Task statement
Below are several records. Retype exactly those lines running from the one with "blue teddy bear: [479,134,519,197]" through the one with "red pencil: [308,174,400,230]", end lines included, and no others.

Before and after counts:

○ ○ ○ ○ ○

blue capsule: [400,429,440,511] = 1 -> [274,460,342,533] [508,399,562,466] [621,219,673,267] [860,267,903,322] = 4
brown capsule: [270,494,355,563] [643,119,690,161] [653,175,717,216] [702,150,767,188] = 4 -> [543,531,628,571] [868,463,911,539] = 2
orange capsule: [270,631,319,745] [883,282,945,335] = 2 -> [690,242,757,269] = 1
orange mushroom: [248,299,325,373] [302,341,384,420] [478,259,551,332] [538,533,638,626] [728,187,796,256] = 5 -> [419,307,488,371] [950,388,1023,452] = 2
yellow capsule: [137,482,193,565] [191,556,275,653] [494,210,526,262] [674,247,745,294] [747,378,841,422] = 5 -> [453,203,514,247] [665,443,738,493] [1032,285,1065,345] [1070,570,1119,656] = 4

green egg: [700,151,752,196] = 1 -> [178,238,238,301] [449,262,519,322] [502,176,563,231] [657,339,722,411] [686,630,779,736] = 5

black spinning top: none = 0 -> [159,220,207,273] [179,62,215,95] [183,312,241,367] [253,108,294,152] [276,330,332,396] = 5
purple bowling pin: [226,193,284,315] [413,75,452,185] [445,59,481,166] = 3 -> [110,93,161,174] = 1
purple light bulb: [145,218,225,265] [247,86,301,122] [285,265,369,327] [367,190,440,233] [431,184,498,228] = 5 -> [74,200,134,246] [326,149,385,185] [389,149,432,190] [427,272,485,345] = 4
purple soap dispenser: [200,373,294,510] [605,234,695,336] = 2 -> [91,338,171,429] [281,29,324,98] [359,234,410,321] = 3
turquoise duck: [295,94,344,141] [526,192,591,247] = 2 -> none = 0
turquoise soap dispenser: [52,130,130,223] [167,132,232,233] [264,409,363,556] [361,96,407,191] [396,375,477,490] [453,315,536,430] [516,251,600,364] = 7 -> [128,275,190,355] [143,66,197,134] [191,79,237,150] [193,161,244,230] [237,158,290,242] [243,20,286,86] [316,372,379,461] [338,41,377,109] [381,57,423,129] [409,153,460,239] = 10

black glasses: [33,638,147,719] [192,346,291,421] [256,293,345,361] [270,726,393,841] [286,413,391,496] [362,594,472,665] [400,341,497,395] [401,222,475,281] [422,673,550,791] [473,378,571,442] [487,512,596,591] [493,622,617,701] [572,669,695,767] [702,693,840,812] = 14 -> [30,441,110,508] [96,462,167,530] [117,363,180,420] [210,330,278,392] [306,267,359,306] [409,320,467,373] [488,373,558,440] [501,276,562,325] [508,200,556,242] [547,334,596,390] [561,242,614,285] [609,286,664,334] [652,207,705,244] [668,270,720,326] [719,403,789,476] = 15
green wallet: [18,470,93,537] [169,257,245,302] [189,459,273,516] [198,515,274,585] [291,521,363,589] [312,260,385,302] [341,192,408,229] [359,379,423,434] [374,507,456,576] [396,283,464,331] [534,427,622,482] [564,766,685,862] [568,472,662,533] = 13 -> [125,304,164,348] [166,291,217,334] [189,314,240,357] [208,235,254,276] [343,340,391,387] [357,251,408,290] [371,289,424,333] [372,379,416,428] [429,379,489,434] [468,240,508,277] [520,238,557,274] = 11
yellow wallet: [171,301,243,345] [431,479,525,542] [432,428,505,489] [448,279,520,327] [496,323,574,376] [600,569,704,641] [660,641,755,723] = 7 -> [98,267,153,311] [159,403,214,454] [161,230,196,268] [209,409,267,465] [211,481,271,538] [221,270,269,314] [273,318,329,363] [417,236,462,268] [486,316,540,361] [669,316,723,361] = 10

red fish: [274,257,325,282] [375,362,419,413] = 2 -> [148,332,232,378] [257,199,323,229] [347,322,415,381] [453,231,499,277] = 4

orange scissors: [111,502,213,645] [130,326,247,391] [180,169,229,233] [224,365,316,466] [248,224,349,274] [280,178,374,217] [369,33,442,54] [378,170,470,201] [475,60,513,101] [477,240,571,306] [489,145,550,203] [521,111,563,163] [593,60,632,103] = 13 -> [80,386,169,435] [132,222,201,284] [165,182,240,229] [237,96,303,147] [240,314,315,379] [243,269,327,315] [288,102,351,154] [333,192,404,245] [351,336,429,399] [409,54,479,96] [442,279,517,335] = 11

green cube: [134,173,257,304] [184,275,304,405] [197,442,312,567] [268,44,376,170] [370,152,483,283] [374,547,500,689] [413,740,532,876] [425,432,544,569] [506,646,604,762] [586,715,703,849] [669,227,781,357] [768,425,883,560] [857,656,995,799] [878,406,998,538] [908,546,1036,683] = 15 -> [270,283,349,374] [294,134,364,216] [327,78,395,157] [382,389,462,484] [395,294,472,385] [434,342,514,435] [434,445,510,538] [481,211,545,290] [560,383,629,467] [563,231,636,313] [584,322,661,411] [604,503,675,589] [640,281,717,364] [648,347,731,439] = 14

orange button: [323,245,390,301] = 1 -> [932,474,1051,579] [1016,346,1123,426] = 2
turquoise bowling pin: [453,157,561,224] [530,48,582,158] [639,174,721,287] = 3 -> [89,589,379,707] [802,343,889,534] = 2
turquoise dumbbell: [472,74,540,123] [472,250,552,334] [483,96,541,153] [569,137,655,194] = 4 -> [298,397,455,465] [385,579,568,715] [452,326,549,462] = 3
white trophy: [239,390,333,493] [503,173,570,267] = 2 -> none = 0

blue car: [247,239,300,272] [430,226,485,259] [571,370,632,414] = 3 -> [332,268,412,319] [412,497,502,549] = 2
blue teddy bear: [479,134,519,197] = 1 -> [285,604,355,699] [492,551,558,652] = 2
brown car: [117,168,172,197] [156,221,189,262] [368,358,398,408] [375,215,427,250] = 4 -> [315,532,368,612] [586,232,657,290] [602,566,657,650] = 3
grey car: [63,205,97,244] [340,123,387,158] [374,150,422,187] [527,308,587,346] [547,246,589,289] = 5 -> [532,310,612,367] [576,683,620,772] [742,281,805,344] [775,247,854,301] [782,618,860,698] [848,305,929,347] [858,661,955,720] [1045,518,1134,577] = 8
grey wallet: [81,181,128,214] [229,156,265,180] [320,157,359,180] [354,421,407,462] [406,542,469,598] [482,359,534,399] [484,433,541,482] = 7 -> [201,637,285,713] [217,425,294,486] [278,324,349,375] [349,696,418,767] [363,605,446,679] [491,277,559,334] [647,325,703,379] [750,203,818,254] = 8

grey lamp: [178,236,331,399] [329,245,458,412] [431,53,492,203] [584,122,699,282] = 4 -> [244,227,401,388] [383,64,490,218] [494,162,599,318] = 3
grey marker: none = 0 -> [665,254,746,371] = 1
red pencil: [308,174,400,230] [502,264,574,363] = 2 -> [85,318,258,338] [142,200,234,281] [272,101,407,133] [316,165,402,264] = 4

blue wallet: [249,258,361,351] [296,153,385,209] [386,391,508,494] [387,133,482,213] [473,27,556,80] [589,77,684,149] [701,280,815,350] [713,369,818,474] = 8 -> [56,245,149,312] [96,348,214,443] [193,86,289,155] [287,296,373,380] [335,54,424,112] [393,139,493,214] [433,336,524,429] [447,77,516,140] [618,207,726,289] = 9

○ ○ ○ ○ ○

Written response
blue teddy bear: [479,134,519,197] = 1 -> [285,604,355,699] [492,551,558,652] = 2
brown car: [117,168,172,197] [156,221,189,262] [368,358,398,408] [375,215,427,250] = 4 -> [315,532,368,612] [586,232,657,290] [602,566,657,650] = 3
grey car: [63,205,97,244] [340,123,387,158] [374,150,422,187] [527,308,587,346] [547,246,589,289] = 5 -> [532,310,612,367] [576,683,620,772] [742,281,805,344] [775,247,854,301] [782,618,860,698] [848,305,929,347] [858,661,955,720] [1045,518,1134,577] = 8
grey wallet: [81,181,128,214] [229,156,265,180] [320,157,359,180] [354,421,407,462] [406,542,469,598] [482,359,534,399] [484,433,541,482] = 7 -> [201,637,285,713] [217,425,294,486] [278,324,349,375] [349,696,418,767] [363,605,446,679] [491,277,559,334] [647,325,703,379] [750,203,818,254] = 8

grey lamp: [178,236,331,399] [329,245,458,412] [431,53,492,203] [584,122,699,282] = 4 -> [244,227,401,388] [383,64,490,218] [494,162,599,318] = 3
grey marker: none = 0 -> [665,254,746,371] = 1
red pencil: [308,174,400,230] [502,264,574,363] = 2 -> [85,318,258,338] [142,200,234,281] [272,101,407,133] [316,165,402,264] = 4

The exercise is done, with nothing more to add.